Convert the data below into a Markdown table with two columns, "Row" and "Content": put a sequential row number in the first and one line of the data in the second, and skip any blank lines.

***** SUPPLIED INFORMATION

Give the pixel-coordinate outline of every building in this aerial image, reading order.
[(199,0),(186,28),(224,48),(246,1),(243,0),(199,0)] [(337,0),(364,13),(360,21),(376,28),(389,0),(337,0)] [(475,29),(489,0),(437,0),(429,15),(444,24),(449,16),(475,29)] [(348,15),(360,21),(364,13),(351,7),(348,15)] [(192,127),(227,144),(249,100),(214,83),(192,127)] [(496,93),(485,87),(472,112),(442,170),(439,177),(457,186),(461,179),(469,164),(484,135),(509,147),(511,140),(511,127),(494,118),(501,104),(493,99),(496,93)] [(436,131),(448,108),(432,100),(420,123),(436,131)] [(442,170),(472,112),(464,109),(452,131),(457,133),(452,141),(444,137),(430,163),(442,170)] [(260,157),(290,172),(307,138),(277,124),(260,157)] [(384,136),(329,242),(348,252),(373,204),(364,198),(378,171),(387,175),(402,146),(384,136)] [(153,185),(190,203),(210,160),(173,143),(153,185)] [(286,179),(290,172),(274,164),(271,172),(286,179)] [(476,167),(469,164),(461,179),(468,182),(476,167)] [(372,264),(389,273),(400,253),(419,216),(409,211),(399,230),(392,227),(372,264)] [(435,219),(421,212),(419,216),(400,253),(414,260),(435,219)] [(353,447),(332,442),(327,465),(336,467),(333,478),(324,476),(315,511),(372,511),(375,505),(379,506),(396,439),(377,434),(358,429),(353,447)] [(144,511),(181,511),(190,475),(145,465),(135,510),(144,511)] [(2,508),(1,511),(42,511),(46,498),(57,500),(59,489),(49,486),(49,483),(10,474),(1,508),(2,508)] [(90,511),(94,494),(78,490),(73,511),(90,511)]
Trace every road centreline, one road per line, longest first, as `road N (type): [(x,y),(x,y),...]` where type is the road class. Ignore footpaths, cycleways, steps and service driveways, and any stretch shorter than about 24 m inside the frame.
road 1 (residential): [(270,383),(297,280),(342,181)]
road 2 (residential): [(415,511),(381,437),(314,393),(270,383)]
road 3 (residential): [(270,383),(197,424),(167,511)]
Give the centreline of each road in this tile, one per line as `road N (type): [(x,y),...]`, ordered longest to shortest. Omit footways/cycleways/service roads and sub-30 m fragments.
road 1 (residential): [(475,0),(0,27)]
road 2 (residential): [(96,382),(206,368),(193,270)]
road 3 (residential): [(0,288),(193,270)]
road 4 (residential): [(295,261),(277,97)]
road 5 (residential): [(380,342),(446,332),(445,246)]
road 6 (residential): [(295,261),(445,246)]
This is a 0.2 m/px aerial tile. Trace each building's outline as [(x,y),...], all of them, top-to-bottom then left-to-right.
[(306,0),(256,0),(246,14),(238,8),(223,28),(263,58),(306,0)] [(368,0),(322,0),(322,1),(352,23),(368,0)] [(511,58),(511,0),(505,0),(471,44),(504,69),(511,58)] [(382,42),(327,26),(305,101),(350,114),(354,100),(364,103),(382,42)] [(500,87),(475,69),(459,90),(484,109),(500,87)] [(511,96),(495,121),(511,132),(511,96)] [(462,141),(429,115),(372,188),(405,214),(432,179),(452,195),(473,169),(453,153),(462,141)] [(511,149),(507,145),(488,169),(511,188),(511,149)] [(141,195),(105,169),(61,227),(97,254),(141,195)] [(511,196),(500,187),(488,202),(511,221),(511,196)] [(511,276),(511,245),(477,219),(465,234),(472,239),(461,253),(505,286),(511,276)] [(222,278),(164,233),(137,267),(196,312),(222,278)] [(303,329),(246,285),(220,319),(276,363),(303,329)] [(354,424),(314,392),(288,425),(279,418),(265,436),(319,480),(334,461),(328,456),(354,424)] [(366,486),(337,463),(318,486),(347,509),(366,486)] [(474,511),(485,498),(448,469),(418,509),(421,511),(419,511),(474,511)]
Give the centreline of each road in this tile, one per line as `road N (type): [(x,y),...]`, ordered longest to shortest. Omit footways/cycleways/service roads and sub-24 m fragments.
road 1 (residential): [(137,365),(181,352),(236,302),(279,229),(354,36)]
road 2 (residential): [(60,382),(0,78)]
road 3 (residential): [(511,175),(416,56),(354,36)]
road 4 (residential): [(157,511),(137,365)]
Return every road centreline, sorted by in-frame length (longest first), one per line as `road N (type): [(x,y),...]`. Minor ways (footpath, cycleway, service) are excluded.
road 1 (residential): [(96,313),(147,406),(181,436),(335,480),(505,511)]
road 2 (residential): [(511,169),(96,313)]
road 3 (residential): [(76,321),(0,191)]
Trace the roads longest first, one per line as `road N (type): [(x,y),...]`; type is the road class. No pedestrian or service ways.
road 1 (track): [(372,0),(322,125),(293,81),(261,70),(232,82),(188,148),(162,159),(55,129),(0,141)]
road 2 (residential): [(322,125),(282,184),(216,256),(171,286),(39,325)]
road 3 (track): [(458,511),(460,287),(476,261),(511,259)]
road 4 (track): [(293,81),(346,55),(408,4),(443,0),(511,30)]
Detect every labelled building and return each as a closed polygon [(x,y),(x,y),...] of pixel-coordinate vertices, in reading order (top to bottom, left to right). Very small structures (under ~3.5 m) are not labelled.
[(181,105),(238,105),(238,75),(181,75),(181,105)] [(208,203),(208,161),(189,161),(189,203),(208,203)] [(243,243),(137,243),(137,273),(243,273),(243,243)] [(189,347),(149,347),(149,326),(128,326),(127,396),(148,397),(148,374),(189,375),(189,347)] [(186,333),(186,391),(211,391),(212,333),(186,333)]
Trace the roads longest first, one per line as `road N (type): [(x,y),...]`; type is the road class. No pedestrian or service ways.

**********

◆ **COMPLETED TASK**
| Row | Content |
|---|---|
| 1 | Give the pixel-coordinate outline of every building in this aerial image, reading order. |
| 2 | [(199,0),(186,28),(224,48),(246,1),(243,0),(199,0)] [(337,0),(364,13),(360,21),(376,28),(389,0),(337,0)] [(475,29),(489,0),(437,0),(429,15),(444,24),(449,16),(475,29)] [(348,15),(360,21),(364,13),(351,7),(348,15)] [(192,127),(227,144),(249,100),(214,83),(192,127)] [(496,93),(485,87),(472,112),(442,170),(439,177),(457,186),(461,179),(469,164),(484,135),(509,147),(511,140),(511,127),(494,118),(501,104),(493,99),(496,93)] [(436,131),(448,108),(432,100),(420,123),(436,131)] [(442,170),(472,112),(464,109),(452,131),(457,133),(452,141),(444,137),(430,163),(442,170)] [(260,157),(290,172),(307,138),(277,124),(260,157)] [(384,136),(329,242),(348,252),(373,204),(364,198),(378,171),(387,175),(402,146),(384,136)] [(153,185),(190,203),(210,160),(173,143),(153,185)] [(286,179),(290,172),(274,164),(271,172),(286,179)] [(476,167),(469,164),(461,179),(468,182),(476,167)] [(372,264),(389,273),(400,253),(419,216),(409,211),(399,230),(392,227),(372,264)] [(435,219),(421,212),(419,216),(400,253),(414,260),(435,219)] [(353,447),(332,442),(327,465),(336,467),(333,478),(324,476),(315,511),(372,511),(375,505),(379,506),(396,439),(377,434),(358,429),(353,447)] [(144,511),(181,511),(190,475),(145,465),(135,510),(144,511)] [(2,508),(1,511),(42,511),(46,498),(57,500),(59,489),(49,486),(49,483),(10,474),(1,508),(2,508)] [(90,511),(94,494),(78,490),(73,511),(90,511)] |
| 3 | Trace every road centreline, one road per line, longest first, as `road N (type): [(x,y),(x,y),...]` where type is the road class. Ignore footpaths, cycleways, steps and service driveways, and any stretch shorter than about 24 m inside the frame. |
| 4 | road 1 (residential): [(270,383),(297,280),(342,181)] |
| 5 | road 2 (residential): [(415,511),(381,437),(314,393),(270,383)] |
| 6 | road 3 (residential): [(270,383),(197,424),(167,511)] |
| 7 | Give the centreline of each road in this tile, one per line as `road N (type): [(x,y),...]`, ordered longest to shortest. Omit footways/cycleways/service roads and sub-30 m fragments. |
| 8 | road 1 (residential): [(475,0),(0,27)] |
| 9 | road 2 (residential): [(96,382),(206,368),(193,270)] |
| 10 | road 3 (residential): [(0,288),(193,270)] |
| 11 | road 4 (residential): [(295,261),(277,97)] |
| 12 | road 5 (residential): [(380,342),(446,332),(445,246)] |
| 13 | road 6 (residential): [(295,261),(445,246)] |
| 14 | This is a 0.2 m/px aerial tile. Trace each building's outline as [(x,y),...], all of them, top-to-bottom then left-to-right. |
| 15 | [(306,0),(256,0),(246,14),(238,8),(223,28),(263,58),(306,0)] [(368,0),(322,0),(322,1),(352,23),(368,0)] [(511,58),(511,0),(505,0),(471,44),(504,69),(511,58)] [(382,42),(327,26),(305,101),(350,114),(354,100),(364,103),(382,42)] [(500,87),(475,69),(459,90),(484,109),(500,87)] [(511,96),(495,121),(511,132),(511,96)] [(462,141),(429,115),(372,188),(405,214),(432,179),(452,195),(473,169),(453,153),(462,141)] [(511,149),(507,145),(488,169),(511,188),(511,149)] [(141,195),(105,169),(61,227),(97,254),(141,195)] [(511,196),(500,187),(488,202),(511,221),(511,196)] [(511,276),(511,245),(477,219),(465,234),(472,239),(461,253),(505,286),(511,276)] [(222,278),(164,233),(137,267),(196,312),(222,278)] [(303,329),(246,285),(220,319),(276,363),(303,329)] [(354,424),(314,392),(288,425),(279,418),(265,436),(319,480),(334,461),(328,456),(354,424)] [(366,486),(337,463),(318,486),(347,509),(366,486)] [(474,511),(485,498),(448,469),(418,509),(421,511),(419,511),(474,511)] |
| 16 | Give the centreline of each road in this tile, one per line as `road N (type): [(x,y),...]`, ordered longest to shortest. Omit footways/cycleways/service roads and sub-24 m fragments. |
| 17 | road 1 (residential): [(137,365),(181,352),(236,302),(279,229),(354,36)] |
| 18 | road 2 (residential): [(60,382),(0,78)] |
| 19 | road 3 (residential): [(511,175),(416,56),(354,36)] |
| 20 | road 4 (residential): [(157,511),(137,365)] |
| 21 | Return every road centreline, sorted by in-frame length (longest first), one per line as `road N (type): [(x,y),...]`. Minor ways (footpath, cycleway, service) are excluded. |
| 22 | road 1 (residential): [(96,313),(147,406),(181,436),(335,480),(505,511)] |
| 23 | road 2 (residential): [(511,169),(96,313)] |
| 24 | road 3 (residential): [(76,321),(0,191)] |
| 25 | Trace the roads longest first, one per line as `road N (type): [(x,y),...]`; type is the road class. No pedestrian or service ways. |
| 26 | road 1 (track): [(372,0),(322,125),(293,81),(261,70),(232,82),(188,148),(162,159),(55,129),(0,141)] |
| 27 | road 2 (residential): [(322,125),(282,184),(216,256),(171,286),(39,325)] |
| 28 | road 3 (track): [(458,511),(460,287),(476,261),(511,259)] |
| 29 | road 4 (track): [(293,81),(346,55),(408,4),(443,0),(511,30)] |
| 30 | Detect every labelled building and return each as a closed polygon [(x,y),(x,y),...] of pixel-coordinate vertices, in reading order (top to bottom, left to right). Very small structures (under ~3.5 m) are not labelled. |
| 31 | [(181,105),(238,105),(238,75),(181,75),(181,105)] [(208,203),(208,161),(189,161),(189,203),(208,203)] [(243,243),(137,243),(137,273),(243,273),(243,243)] [(189,347),(149,347),(149,326),(128,326),(127,396),(148,397),(148,374),(189,375),(189,347)] [(186,333),(186,391),(211,391),(212,333),(186,333)] |
| 32 | Trace the roads longest first, one per line as `road N (type): [(x,y),...]`; type is the road class. No pedestrian or service ways. |